* EXERCISE OBJECTIVE *
Considering every line below, count those with the word "down" and give only the result.

* DATASET EXCERPTS *
_ _ _ _ _

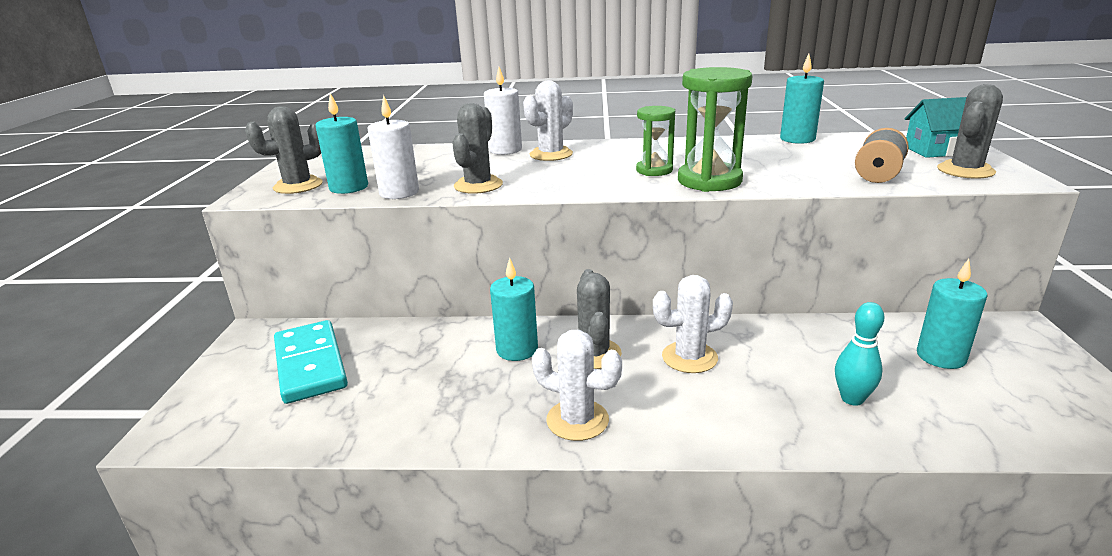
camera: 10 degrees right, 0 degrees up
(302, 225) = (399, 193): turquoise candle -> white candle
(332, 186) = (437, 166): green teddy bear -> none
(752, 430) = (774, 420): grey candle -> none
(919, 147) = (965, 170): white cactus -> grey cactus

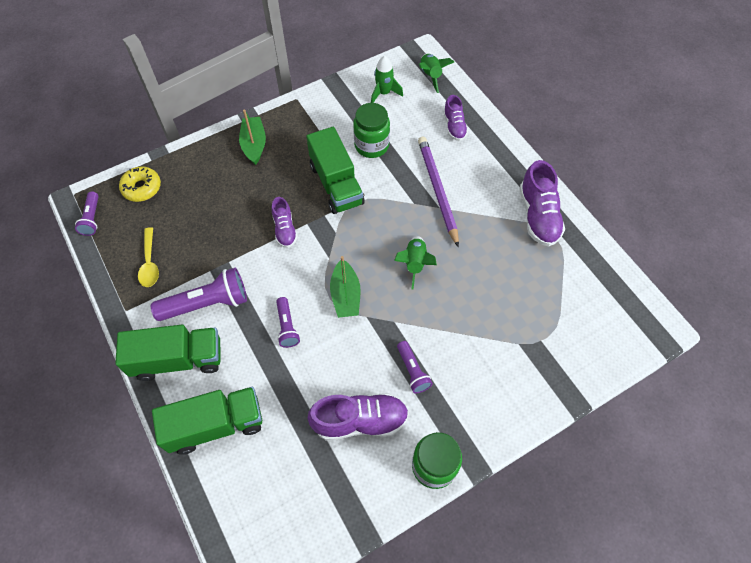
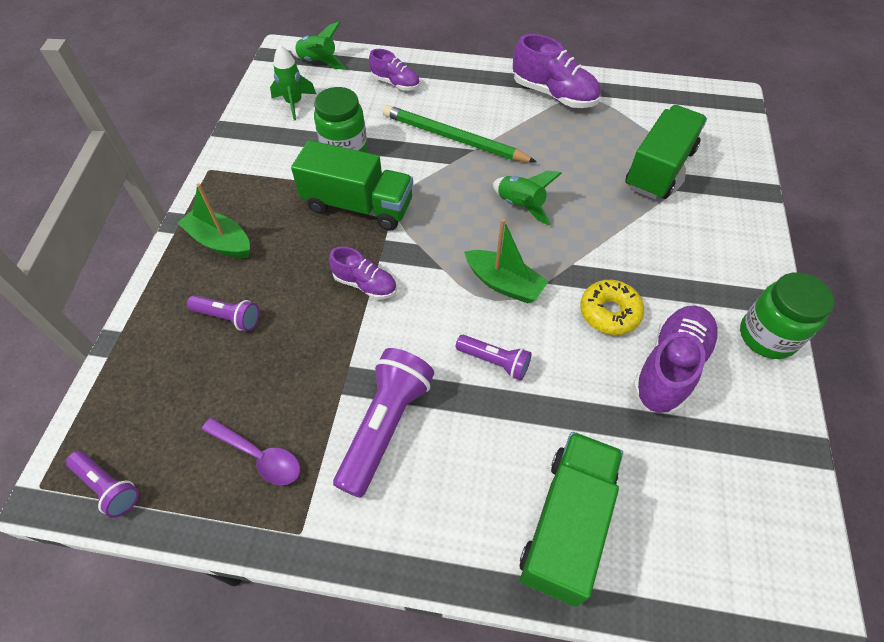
camera: 50 degrees left, 5 degrees down
(142, 188) = (135, 394): yellow donut -> yellow donut (609, 312)
(150, 263) = (259, 456): yellow spoon -> purple spoon
(178, 359) = (435, 511): green truck -> green truck (659, 169)
(412, 371) = (644, 285): purple flashlight -> purple flashlight (228, 317)
(437, 190) = (453, 138): purple pencil -> green pencil

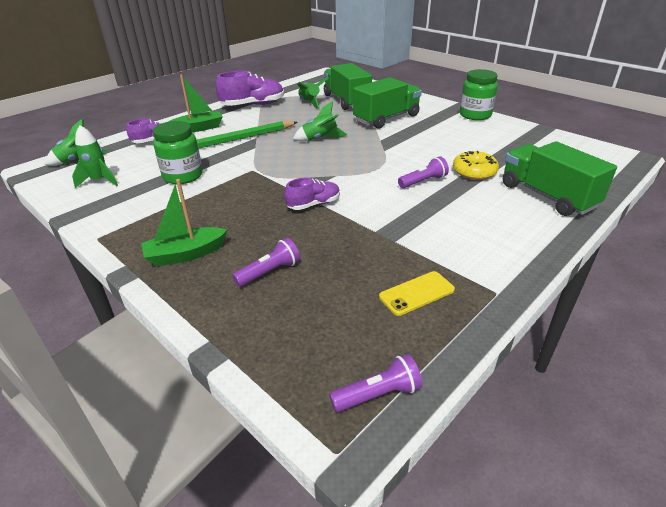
camera: 55 degrees left, 20 degrees down
(259, 456) = (417, 293): purple spoon -> yellow phone
(358, 206) = (241, 186): green truck -> green truck (386, 118)
(385, 425) = (436, 232): purple flashlight -> none
(504, 284) = (370, 161): green boat -> green boat (198, 128)
(609, 312) = (423, 142): yellow donut -> yellow donut (474, 172)
(615, 137) = (309, 102): none -> green rocket
(670, 367) = (472, 140): purple shoe -> none

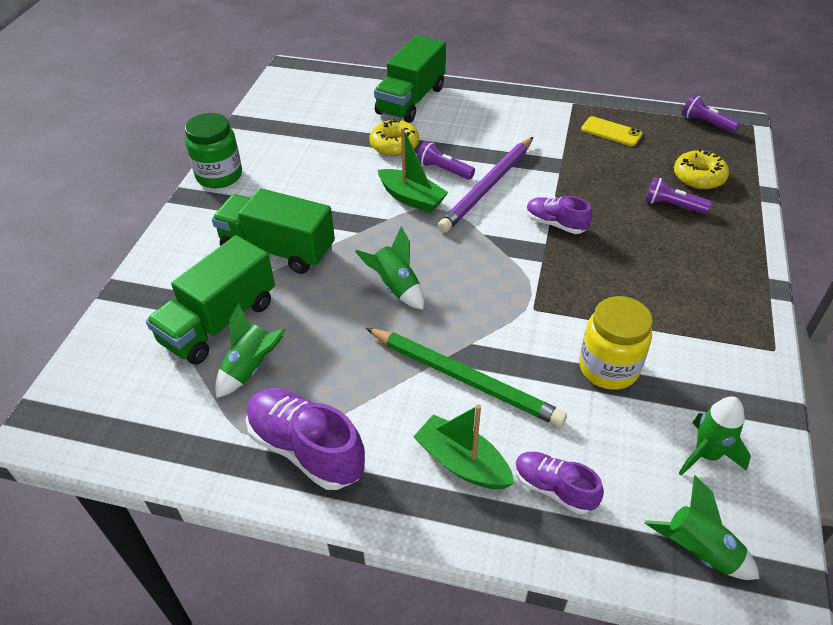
camera: 120 degrees left, 10 degrees up
(183, 176) = (608, 368): green jar -> yellow jar
(185, 254) = (714, 266): green boat -> green boat (412, 198)
(287, 315) = (698, 177): none -> yellow donut
(385, 192) = (488, 187): none -> purple pencil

_ _ _ _ _

* ANSWER TO THIS TASK *
2